Look for the line that has "(285, 73) = (269, 68): pink" in the material below; please repeat it and every line after it, exactly, up to and including the line that has "(464, 79) = (418, 94): red", and nothing else.

Supplied data »
..............................

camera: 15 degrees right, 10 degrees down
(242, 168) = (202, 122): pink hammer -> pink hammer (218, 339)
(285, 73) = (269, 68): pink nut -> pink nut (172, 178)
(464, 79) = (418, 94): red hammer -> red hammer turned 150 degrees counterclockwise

..............................

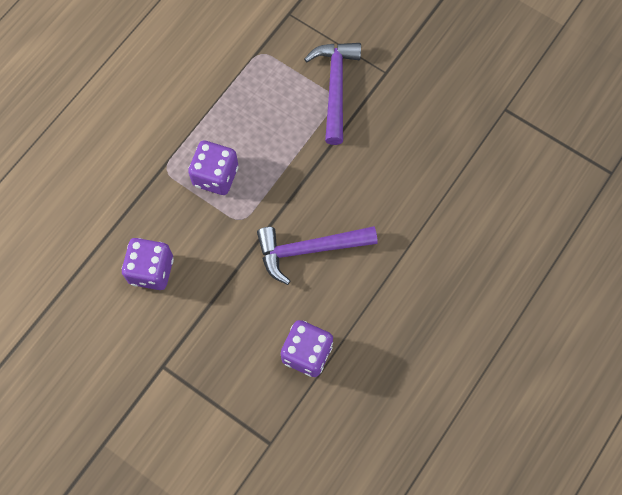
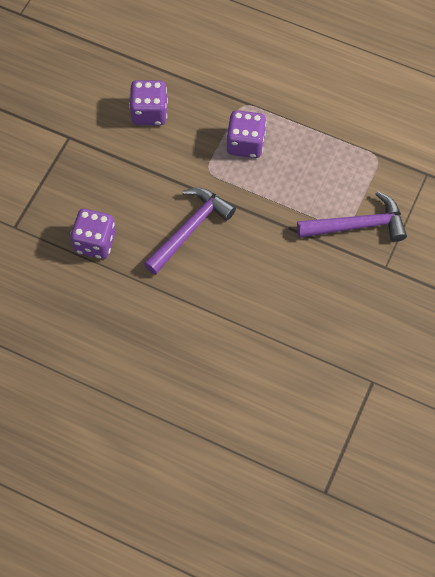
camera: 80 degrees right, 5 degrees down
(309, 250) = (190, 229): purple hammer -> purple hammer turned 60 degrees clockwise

..............................

Result of the task »
(285, 73) = (269, 68): pink nut -> pink nut (172, 178)
(464, 79) = (418, 94): red hammer -> red hammer turned 150 degrees counterclockwise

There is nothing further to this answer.